[GIVEN INSTRUCTION]
Collect and copy out every line of the rows below that contains the string "kern".

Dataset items
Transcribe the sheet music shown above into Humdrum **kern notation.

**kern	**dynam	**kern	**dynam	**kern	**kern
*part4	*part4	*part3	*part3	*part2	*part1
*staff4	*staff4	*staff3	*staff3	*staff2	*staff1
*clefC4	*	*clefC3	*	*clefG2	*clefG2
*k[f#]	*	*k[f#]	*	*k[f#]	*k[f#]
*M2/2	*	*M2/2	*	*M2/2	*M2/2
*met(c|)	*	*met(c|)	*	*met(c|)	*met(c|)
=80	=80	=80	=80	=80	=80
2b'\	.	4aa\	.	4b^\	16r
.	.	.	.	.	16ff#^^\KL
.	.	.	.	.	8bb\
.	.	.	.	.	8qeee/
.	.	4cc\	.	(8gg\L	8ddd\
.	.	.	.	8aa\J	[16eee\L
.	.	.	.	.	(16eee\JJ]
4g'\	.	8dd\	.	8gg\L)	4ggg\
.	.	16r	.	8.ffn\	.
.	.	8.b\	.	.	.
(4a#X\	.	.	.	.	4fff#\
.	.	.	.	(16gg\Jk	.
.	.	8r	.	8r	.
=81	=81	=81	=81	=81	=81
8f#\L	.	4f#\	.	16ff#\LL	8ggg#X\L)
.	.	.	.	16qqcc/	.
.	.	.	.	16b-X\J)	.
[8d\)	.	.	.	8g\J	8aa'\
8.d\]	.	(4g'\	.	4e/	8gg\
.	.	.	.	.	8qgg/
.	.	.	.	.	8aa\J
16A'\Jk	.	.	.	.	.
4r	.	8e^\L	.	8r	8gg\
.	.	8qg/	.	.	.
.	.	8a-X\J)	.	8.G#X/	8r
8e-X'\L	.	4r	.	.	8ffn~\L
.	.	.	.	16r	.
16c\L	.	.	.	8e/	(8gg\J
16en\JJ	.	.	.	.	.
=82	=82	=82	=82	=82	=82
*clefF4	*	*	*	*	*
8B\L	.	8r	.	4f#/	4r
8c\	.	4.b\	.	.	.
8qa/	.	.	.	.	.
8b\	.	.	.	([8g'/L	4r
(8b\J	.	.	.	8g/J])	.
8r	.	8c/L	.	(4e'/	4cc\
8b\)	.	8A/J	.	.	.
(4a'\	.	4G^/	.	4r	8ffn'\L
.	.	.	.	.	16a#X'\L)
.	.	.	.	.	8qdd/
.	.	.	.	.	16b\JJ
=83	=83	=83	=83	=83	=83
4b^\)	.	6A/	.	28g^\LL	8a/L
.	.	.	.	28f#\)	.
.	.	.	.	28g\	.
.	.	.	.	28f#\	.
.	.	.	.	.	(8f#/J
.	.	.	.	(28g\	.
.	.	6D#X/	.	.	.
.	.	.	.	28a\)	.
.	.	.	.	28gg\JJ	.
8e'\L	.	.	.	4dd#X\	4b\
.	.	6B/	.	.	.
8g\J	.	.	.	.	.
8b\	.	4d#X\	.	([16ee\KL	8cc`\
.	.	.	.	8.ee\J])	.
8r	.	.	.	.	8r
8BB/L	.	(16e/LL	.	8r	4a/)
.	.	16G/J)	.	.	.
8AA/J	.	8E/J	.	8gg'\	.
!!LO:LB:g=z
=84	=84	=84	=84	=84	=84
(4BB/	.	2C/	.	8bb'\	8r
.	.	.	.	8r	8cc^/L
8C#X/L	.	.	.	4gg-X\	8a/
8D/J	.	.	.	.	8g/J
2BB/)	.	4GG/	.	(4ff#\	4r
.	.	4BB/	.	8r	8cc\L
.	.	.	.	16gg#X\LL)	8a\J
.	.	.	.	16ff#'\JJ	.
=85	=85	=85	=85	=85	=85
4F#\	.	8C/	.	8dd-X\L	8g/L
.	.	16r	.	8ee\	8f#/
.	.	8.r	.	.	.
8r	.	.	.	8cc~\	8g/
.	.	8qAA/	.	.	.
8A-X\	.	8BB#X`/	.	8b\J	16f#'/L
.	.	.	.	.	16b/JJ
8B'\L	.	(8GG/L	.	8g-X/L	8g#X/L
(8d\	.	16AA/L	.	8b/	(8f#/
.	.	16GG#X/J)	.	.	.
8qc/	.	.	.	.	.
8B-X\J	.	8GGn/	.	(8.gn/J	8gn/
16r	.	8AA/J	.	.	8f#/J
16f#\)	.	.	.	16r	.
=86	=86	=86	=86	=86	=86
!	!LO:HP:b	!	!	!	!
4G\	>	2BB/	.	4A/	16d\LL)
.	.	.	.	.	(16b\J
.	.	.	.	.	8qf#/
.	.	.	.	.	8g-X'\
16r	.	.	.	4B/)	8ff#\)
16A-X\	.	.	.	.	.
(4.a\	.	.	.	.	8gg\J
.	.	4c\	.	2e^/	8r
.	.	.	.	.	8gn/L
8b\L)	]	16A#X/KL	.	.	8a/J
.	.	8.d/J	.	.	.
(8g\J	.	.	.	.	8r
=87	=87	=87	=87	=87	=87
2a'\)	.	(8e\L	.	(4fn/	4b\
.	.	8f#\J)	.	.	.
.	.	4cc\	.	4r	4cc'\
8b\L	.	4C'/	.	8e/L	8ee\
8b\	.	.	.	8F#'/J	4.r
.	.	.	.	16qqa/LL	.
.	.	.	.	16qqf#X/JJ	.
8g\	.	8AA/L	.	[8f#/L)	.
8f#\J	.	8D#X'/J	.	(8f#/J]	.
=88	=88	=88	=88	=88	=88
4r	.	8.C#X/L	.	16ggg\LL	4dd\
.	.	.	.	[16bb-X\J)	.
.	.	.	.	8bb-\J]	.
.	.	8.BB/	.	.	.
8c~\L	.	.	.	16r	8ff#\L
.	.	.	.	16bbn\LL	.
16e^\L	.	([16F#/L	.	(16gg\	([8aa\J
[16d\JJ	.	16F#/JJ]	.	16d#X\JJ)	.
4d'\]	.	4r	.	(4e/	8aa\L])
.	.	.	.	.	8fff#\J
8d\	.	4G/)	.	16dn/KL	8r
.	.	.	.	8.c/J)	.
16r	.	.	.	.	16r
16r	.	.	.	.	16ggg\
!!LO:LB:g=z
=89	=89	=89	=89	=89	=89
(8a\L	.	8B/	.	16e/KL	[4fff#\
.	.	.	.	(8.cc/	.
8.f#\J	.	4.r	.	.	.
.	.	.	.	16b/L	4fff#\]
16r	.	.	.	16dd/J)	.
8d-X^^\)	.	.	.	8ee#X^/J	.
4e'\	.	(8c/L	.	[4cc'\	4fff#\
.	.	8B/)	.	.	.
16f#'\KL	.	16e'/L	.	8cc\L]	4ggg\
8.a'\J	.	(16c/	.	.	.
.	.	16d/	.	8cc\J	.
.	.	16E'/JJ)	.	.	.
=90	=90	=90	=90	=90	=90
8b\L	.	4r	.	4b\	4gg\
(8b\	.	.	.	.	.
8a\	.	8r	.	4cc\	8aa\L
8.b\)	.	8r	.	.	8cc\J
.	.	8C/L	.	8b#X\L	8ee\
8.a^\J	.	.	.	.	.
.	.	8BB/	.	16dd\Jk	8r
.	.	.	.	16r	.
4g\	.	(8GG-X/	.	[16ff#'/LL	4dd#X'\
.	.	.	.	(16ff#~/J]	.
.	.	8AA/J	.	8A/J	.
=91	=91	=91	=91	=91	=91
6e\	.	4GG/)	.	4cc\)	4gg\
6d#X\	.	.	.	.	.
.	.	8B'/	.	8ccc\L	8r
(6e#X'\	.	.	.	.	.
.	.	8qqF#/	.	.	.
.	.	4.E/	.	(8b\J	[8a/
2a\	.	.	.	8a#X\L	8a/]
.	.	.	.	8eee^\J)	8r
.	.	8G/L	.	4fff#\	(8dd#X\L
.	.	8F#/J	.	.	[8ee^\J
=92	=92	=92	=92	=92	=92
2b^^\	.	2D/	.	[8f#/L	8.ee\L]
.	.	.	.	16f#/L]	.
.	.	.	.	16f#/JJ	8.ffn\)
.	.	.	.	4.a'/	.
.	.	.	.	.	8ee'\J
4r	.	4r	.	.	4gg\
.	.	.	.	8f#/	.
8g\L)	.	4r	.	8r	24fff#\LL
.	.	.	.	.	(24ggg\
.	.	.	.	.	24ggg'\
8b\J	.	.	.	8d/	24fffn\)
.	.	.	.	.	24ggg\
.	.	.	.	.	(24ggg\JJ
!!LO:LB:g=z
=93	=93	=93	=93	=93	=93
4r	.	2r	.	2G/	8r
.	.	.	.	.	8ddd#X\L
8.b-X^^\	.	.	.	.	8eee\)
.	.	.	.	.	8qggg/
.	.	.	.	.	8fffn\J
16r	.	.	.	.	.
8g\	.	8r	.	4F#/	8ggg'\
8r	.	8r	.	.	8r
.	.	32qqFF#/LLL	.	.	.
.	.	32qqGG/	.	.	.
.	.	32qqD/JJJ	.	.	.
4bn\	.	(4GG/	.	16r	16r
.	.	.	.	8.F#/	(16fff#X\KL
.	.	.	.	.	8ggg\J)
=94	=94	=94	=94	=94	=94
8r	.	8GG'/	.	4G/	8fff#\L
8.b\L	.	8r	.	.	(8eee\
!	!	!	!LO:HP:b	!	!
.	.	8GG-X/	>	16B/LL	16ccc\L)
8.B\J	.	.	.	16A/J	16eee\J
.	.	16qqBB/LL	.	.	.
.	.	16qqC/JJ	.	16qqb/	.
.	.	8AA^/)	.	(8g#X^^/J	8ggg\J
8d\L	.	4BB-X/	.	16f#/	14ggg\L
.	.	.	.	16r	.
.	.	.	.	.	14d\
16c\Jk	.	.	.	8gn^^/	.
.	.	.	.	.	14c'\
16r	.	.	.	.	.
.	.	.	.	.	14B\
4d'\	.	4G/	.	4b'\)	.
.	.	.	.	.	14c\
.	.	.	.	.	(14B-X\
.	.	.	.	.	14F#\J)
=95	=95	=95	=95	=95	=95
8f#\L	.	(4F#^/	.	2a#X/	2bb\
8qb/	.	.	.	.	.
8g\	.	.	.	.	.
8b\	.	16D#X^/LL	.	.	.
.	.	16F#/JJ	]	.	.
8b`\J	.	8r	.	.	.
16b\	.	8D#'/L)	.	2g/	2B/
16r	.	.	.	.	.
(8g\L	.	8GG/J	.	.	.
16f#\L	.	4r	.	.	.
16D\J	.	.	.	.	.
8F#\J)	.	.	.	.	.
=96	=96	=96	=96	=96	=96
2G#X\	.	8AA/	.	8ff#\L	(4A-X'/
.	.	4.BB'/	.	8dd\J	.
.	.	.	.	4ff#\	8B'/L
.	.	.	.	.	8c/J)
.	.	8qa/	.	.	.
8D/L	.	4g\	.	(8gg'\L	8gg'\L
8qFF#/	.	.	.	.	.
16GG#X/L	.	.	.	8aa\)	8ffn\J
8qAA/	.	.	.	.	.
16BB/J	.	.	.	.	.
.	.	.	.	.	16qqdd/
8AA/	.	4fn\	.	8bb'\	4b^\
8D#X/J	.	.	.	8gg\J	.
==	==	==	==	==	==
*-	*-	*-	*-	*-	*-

[COMPLETED EXERCISE]
Transcribe the sheet music shown above into Humdrum **kern notation.
**kern	**dynam	**kern	**dynam	**kern	**kern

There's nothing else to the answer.